■ **WHAT THIS TASK INVOLVES**: Give back only the lines from the one with "GAS3: MQ-7 -> MQ-2" through the last line of the data, exactly as they appear.
PROVIDED DATA START
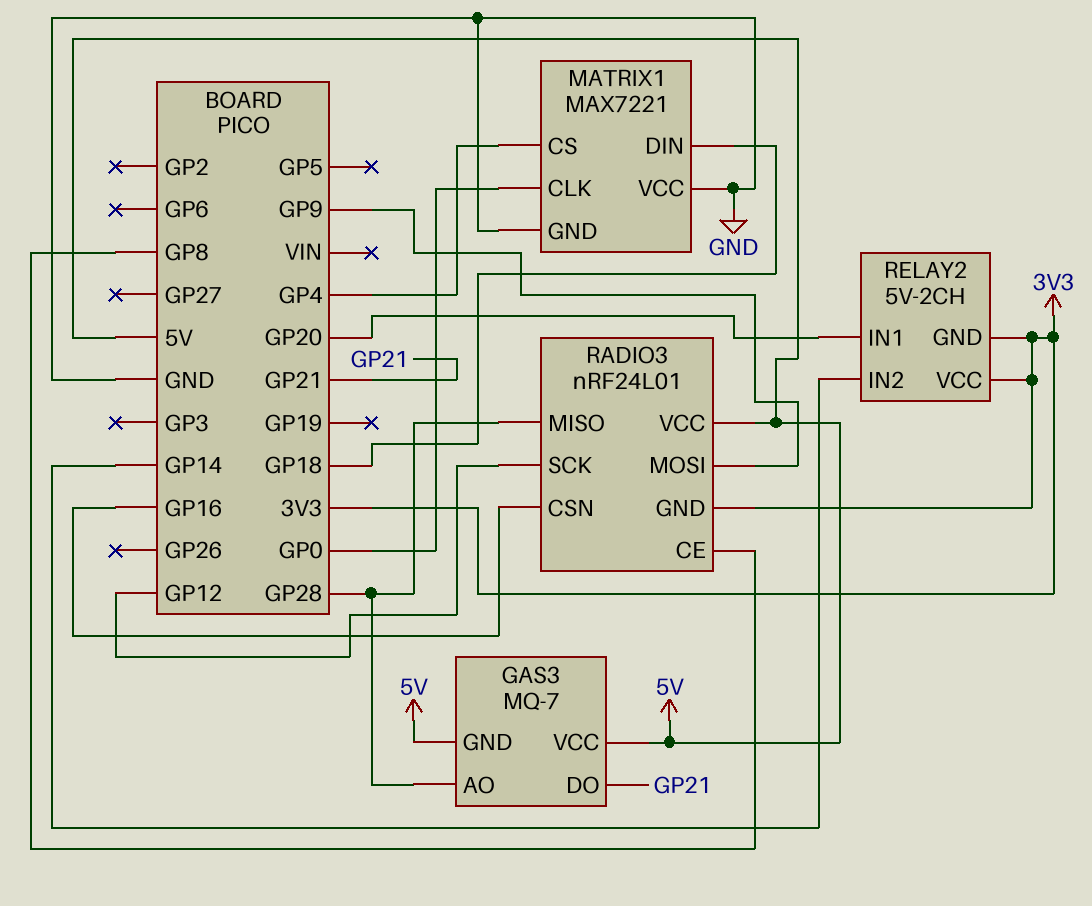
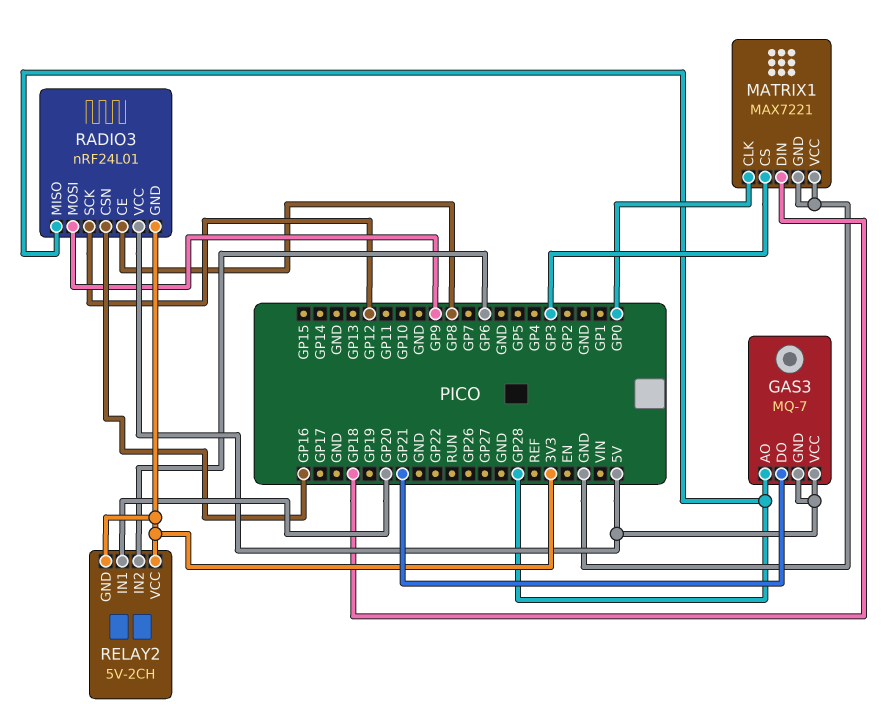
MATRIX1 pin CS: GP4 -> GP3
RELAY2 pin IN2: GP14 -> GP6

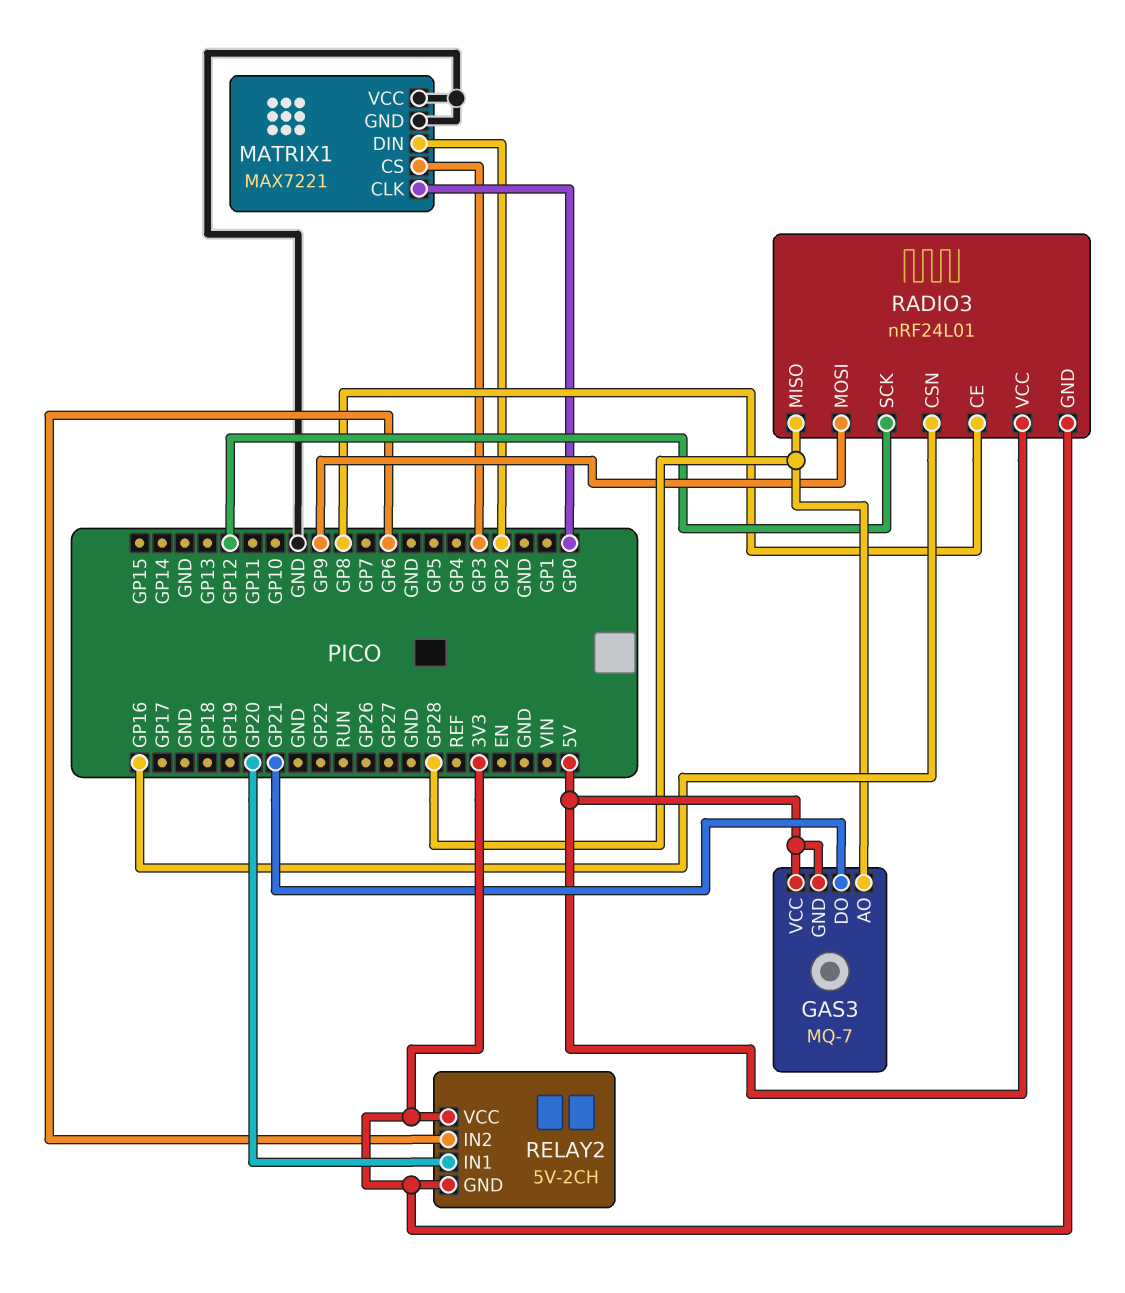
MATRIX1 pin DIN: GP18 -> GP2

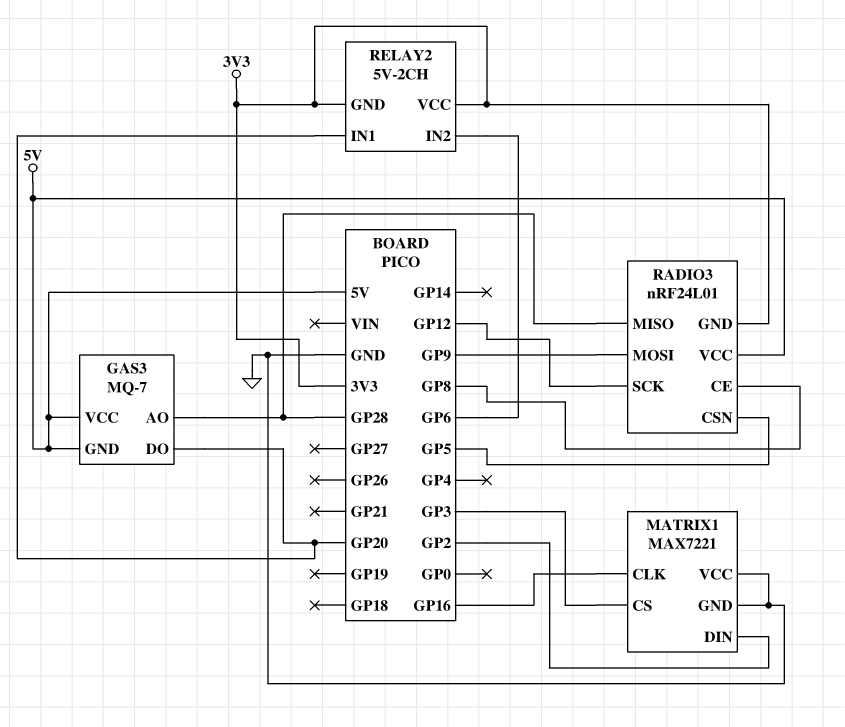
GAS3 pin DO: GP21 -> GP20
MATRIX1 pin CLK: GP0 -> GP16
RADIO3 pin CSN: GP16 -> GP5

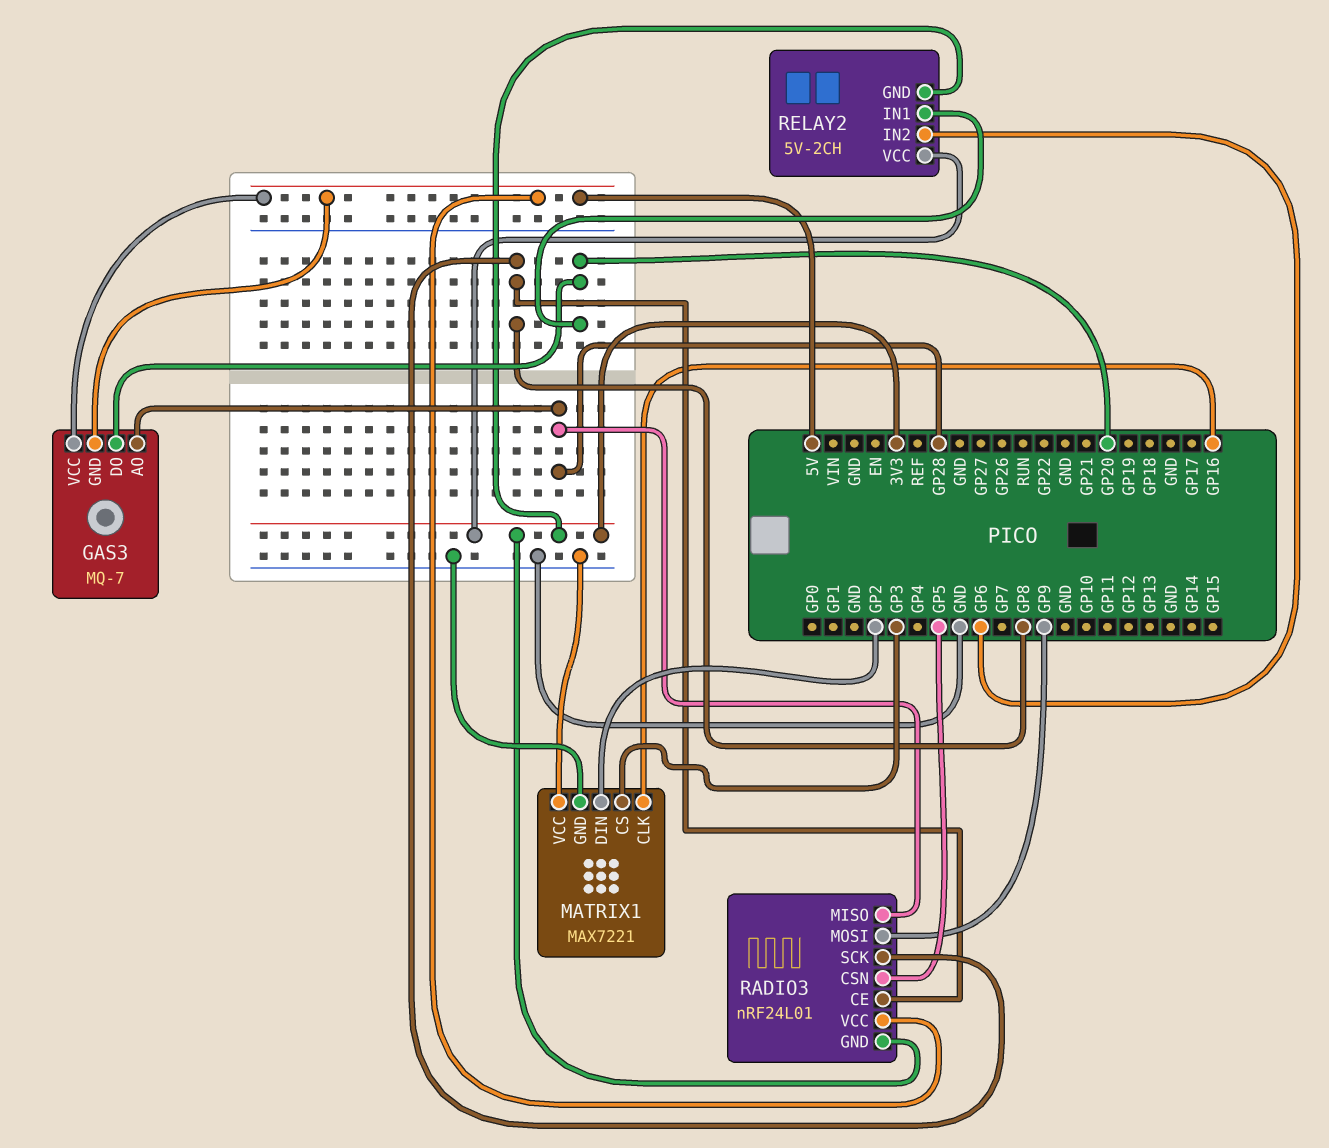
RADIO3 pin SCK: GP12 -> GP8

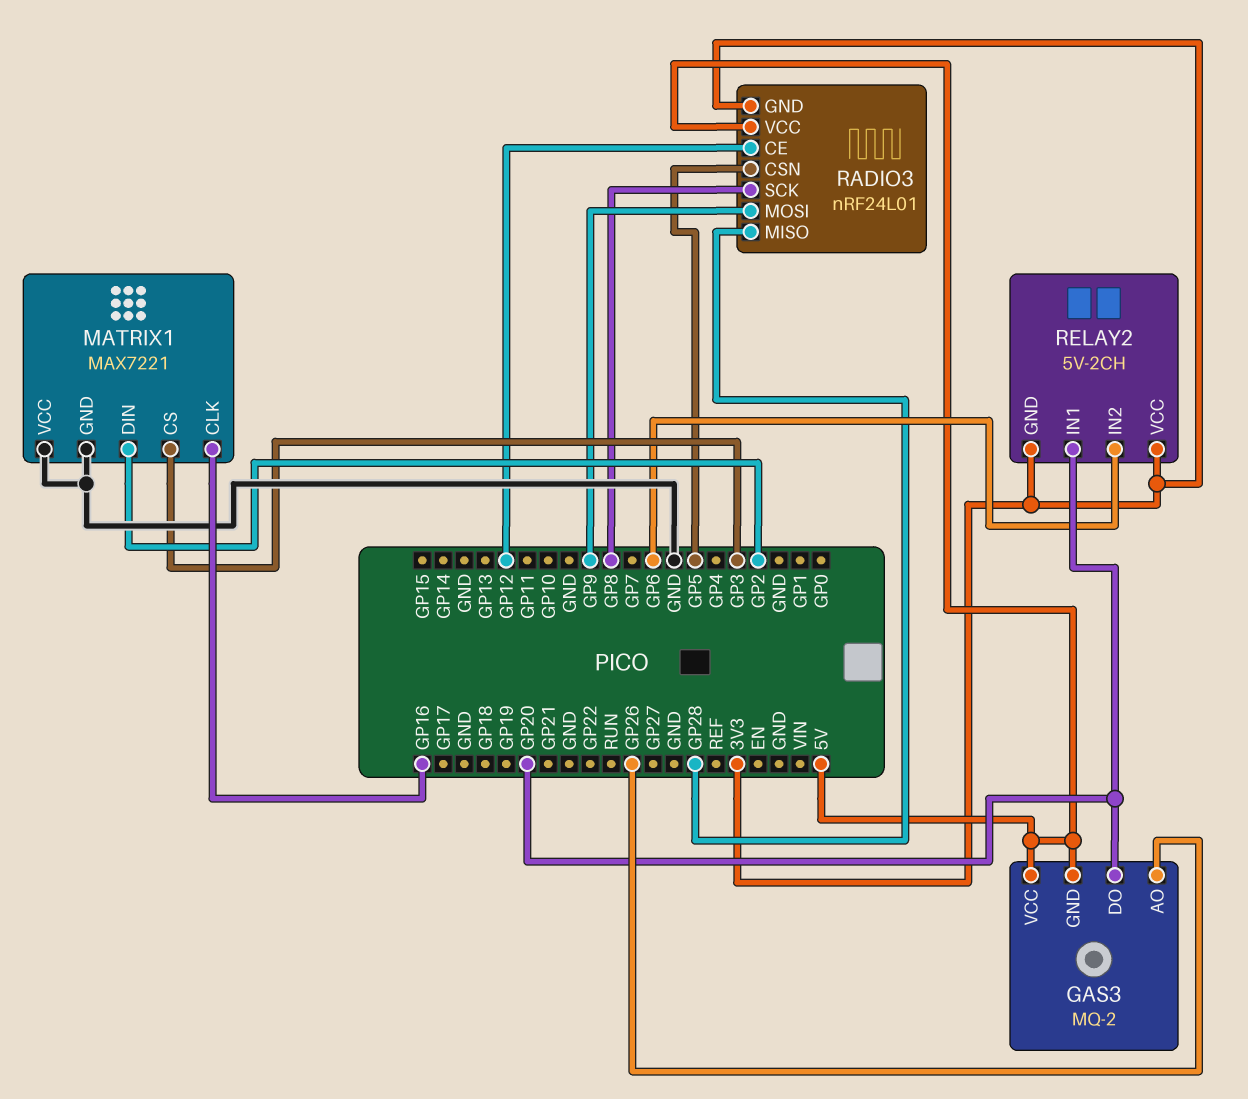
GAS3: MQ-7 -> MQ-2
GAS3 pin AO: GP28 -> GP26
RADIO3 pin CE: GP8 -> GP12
PROVIDED DATA END
■ **SOLUTION FOR THIS EXERCISE**:
GAS3: MQ-7 -> MQ-2
GAS3 pin AO: GP28 -> GP26
RADIO3 pin CE: GP8 -> GP12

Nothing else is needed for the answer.